→ **Requirement**
Transcribe exactly the line in which "(300, 437) = (388, 552): none -> pink mouse" occurs, plus every line that comes after it up to the end of the entries.

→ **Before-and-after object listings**
--- START ---
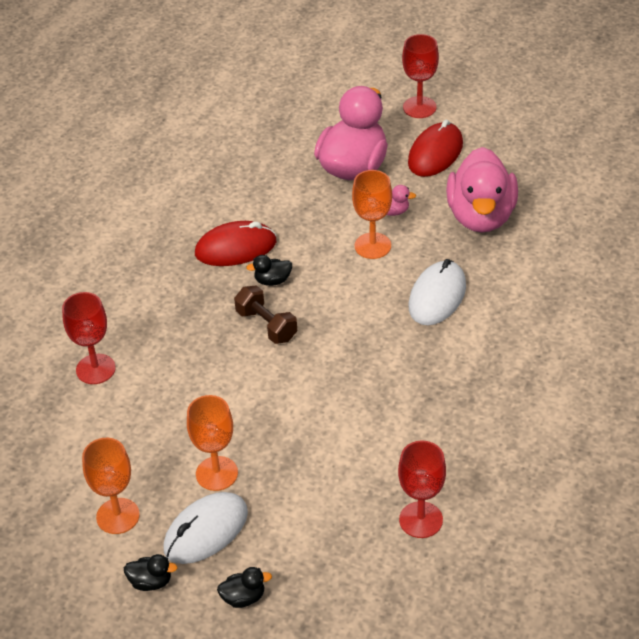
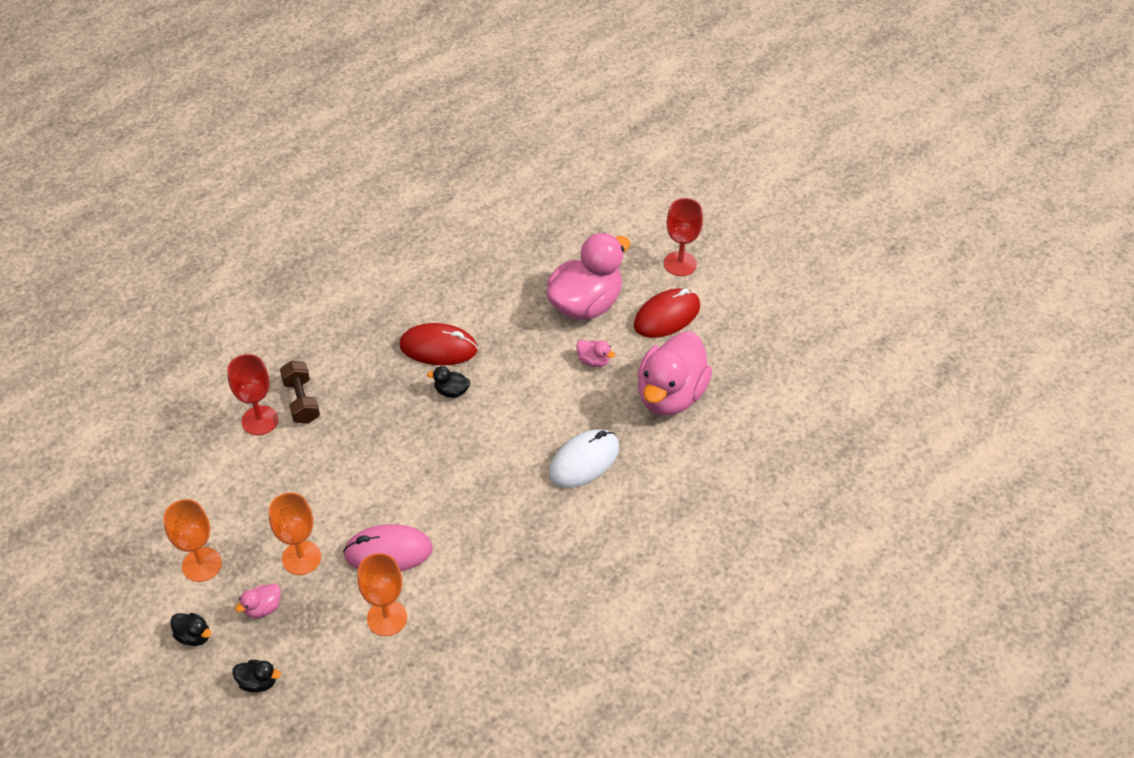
camera: 20 degrees right, 5 degrees up
(206, 531) = (263, 608): white mouse -> pink duck
(266, 325) = (421, 433): brown dumbbell -> brown dumbbell (301, 401)
(300, 437) = (388, 552): none -> pink mouse
(372, 246) = (557, 389): orange goblet -> orange goblet (387, 618)
(421, 520) = (443, 672): red goblet -> none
--- END ---
→ **Finished task**
(300, 437) = (388, 552): none -> pink mouse
(372, 246) = (557, 389): orange goblet -> orange goblet (387, 618)
(421, 520) = (443, 672): red goblet -> none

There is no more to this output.